About this exercise:
Which lines in the records below contain the word "black"? Return each of them.

(Object change descriptions)

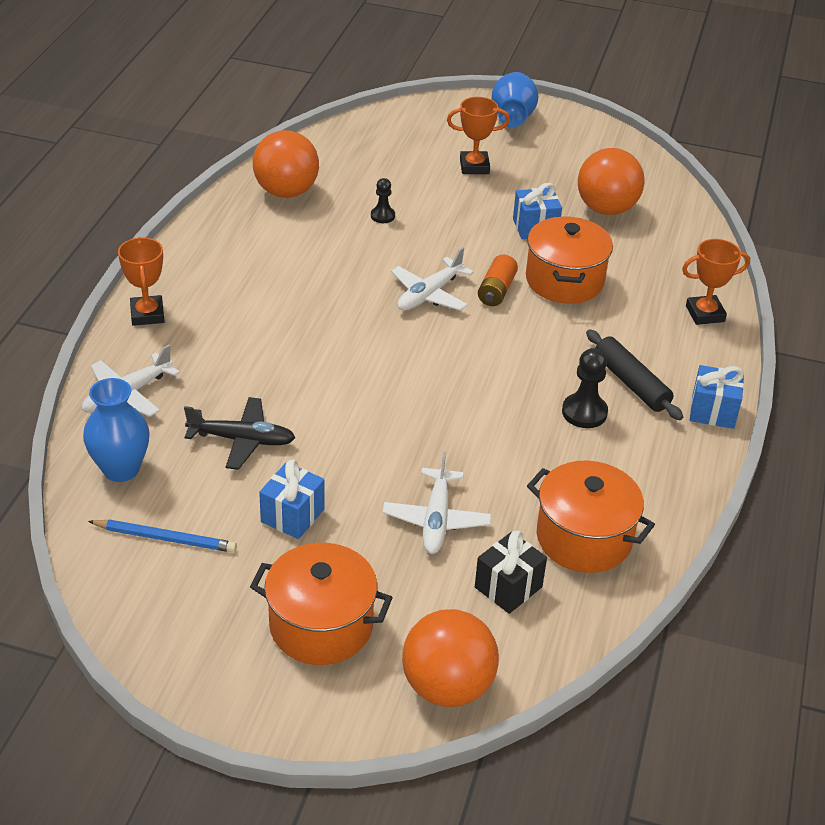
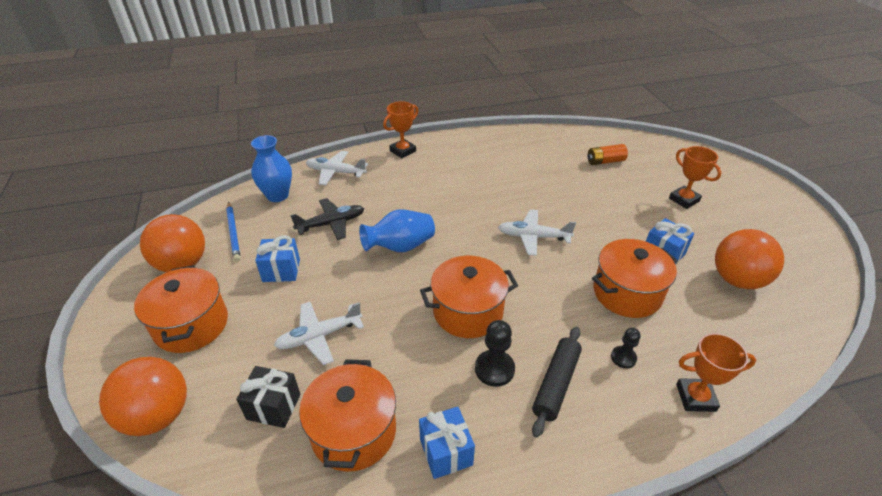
camera: 60 degrees right, 0 degrees up
(242, 440) = (331, 224): black plane -> black plane turned 90 degrees counterclockwise
(286, 191) = (555, 146): orange ball -> orange ball (182, 264)
(382, 216) = (582, 186): black pawn -> black pawn (623, 358)
(496, 291) = (573, 264): orange battery -> orange battery (605, 161)
(496, 395) = (468, 312): none -> orange pot
(512, 117) = (760, 193): blue vase -> blue vase (400, 246)
(705, 314) = (695, 397): orange trophy -> orange trophy turned 45 degrees counterclockwise
(713, 411) = (578, 460): blue gift -> blue gift (446, 452)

Result of the task:
(242, 440) = (331, 224): black plane -> black plane turned 90 degrees counterclockwise
(382, 216) = (582, 186): black pawn -> black pawn (623, 358)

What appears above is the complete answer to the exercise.